> [Action item]: Write out the records once more, exactly as given.
Top of Raw data
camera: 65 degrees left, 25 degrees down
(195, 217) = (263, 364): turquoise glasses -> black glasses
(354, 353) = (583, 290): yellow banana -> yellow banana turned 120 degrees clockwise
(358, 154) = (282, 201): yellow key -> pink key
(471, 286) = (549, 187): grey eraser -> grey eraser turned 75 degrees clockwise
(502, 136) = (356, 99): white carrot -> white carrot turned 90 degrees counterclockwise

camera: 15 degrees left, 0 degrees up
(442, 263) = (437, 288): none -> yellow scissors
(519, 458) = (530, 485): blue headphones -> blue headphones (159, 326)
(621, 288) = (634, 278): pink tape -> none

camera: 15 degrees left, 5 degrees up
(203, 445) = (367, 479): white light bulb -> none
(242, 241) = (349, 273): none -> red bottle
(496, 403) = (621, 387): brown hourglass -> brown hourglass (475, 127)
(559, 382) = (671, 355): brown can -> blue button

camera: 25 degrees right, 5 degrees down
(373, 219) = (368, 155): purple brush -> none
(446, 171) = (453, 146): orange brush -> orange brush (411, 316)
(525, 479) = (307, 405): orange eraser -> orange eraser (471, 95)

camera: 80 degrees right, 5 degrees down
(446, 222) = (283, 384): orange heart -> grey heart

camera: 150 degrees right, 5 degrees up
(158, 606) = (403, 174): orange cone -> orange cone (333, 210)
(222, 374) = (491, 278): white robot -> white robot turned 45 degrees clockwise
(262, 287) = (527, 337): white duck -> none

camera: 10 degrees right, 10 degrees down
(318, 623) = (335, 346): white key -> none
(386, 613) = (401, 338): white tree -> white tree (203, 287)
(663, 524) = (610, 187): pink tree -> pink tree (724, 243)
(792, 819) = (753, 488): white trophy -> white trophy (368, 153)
Bottom of Raw data
> [Answer area]:
camera: 65 degrees left, 25 degrees down
(195, 217) = (263, 364): turquoise glasses -> black glasses
(354, 353) = (583, 290): yellow banana -> yellow banana turned 120 degrees clockwise
(358, 154) = (282, 201): yellow key -> pink key
(471, 286) = (549, 187): grey eraser -> grey eraser turned 75 degrees clockwise
(502, 136) = (356, 99): white carrot -> white carrot turned 90 degrees counterclockwise

camera: 15 degrees left, 0 degrees up
(442, 263) = (437, 288): none -> yellow scissors
(519, 458) = (530, 485): blue headphones -> blue headphones (159, 326)
(621, 288) = (634, 278): pink tape -> none

camera: 15 degrees left, 5 degrees up
(203, 445) = (367, 479): white light bulb -> none
(242, 241) = (349, 273): none -> red bottle
(496, 403) = (621, 387): brown hourglass -> brown hourglass (475, 127)
(559, 382) = (671, 355): brown can -> blue button

camera: 25 degrees right, 5 degrees down
(373, 219) = (368, 155): purple brush -> none
(446, 171) = (453, 146): orange brush -> orange brush (411, 316)
(525, 479) = (307, 405): orange eraser -> orange eraser (471, 95)

camera: 80 degrees right, 5 degrees down
(446, 222) = (283, 384): orange heart -> grey heart

camera: 150 degrees right, 5 degrees up
(158, 606) = (403, 174): orange cone -> orange cone (333, 210)
(222, 374) = (491, 278): white robot -> white robot turned 45 degrees clockwise
(262, 287) = (527, 337): white duck -> none

camera: 10 degrees right, 10 degrees down
(318, 623) = (335, 346): white key -> none
(386, 613) = (401, 338): white tree -> white tree (203, 287)
(663, 524) = (610, 187): pink tree -> pink tree (724, 243)
(792, 819) = (753, 488): white trophy -> white trophy (368, 153)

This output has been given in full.